▶ **Exercise goal**: The lines from the one containing "none -> pink brick E7 level 1" through the final line of the listing below are what the answer must repeat, exactly and only, leaving pictures out.

▶ **Extracted information**:

'''

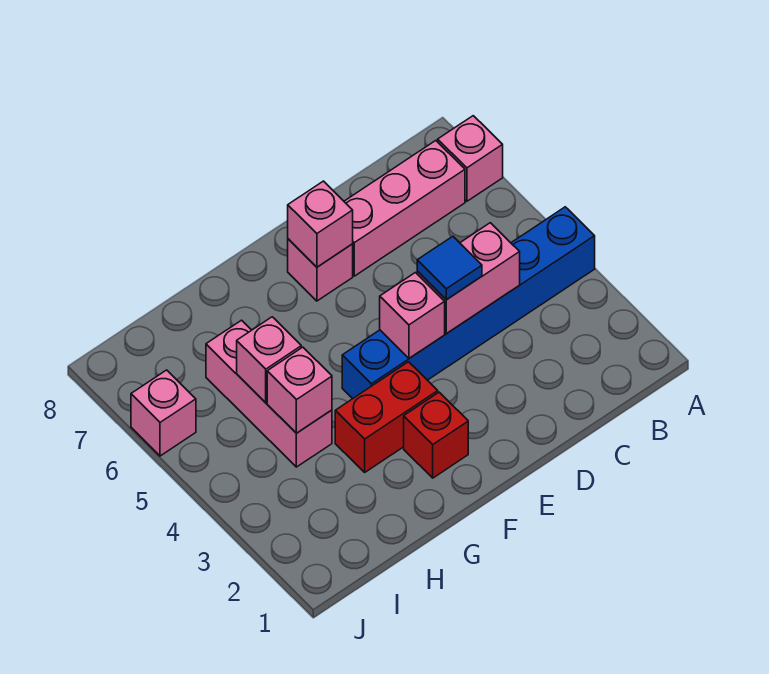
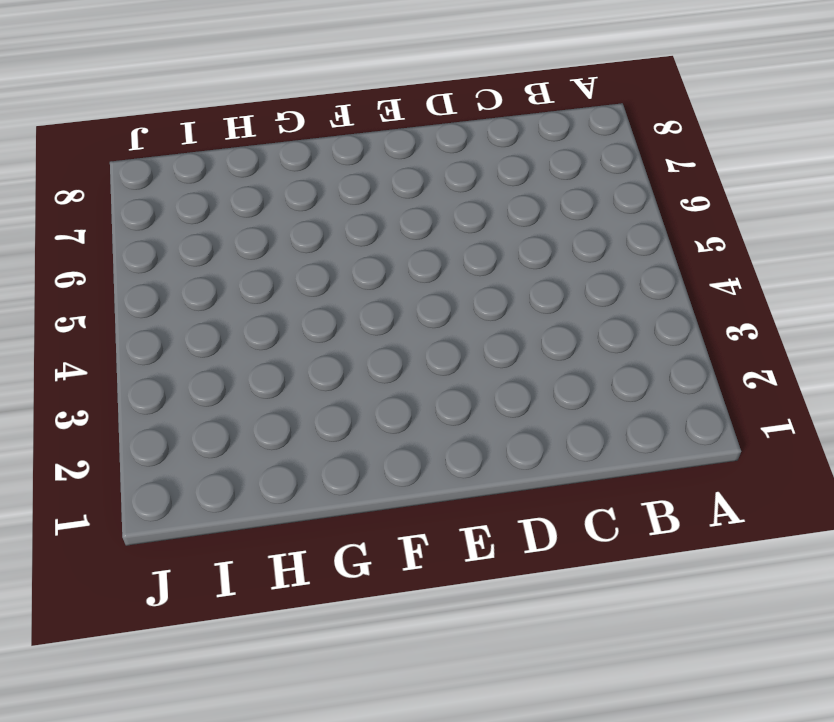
none -> blue brick A4:F4 level 1
none -> pink brick A7 level 1
none -> pink brick B7:D7 level 1

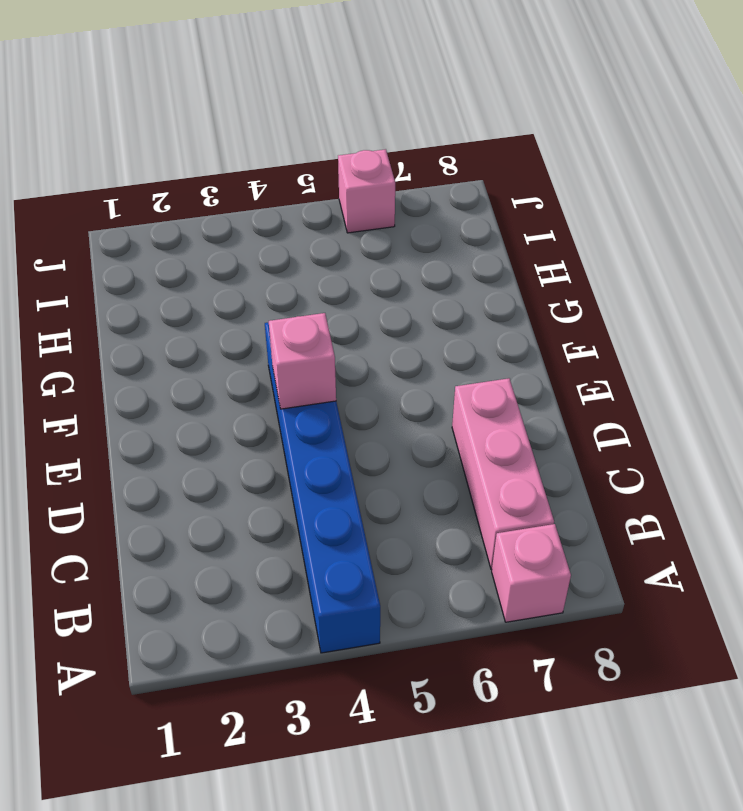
none -> pink brick E7 level 1
none -> red brick F2 level 1
none -> red brick F3:G3 level 1

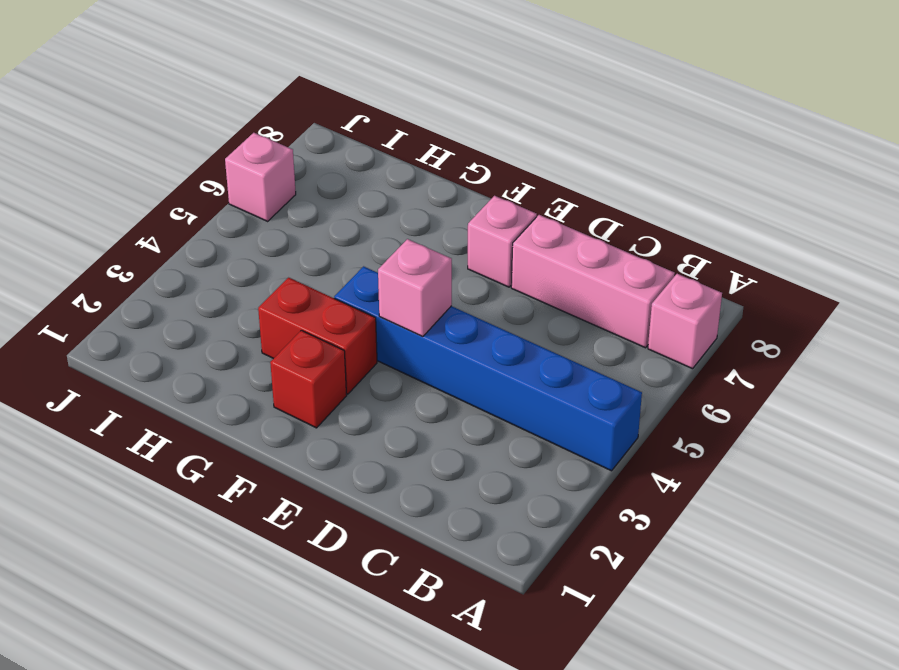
none -> pink brick H4:H6 level 1
none -> pink brick C4:D4 level 2
none -> pink brick E7 level 2

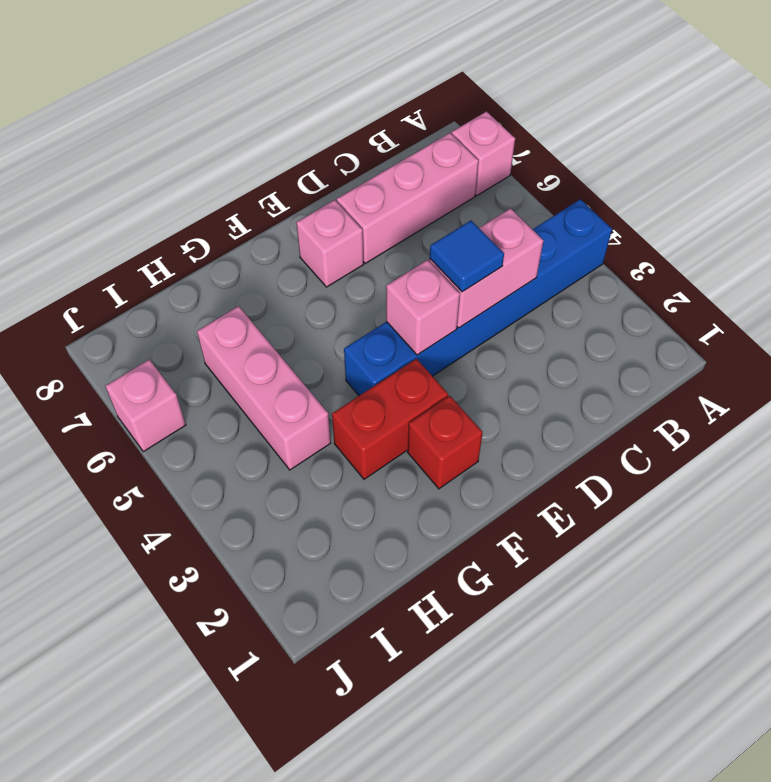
none -> pink brick E7 level 2
none -> pink brick H4 level 2
none -> pink brick H5 level 2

'''

▶ **Solution for this task**:
none -> pink brick E7 level 1
none -> red brick F2 level 1
none -> red brick F3:G3 level 1

none -> pink brick H4:H6 level 1
none -> pink brick C4:D4 level 2
none -> pink brick E7 level 2

none -> pink brick E7 level 2
none -> pink brick H4 level 2
none -> pink brick H5 level 2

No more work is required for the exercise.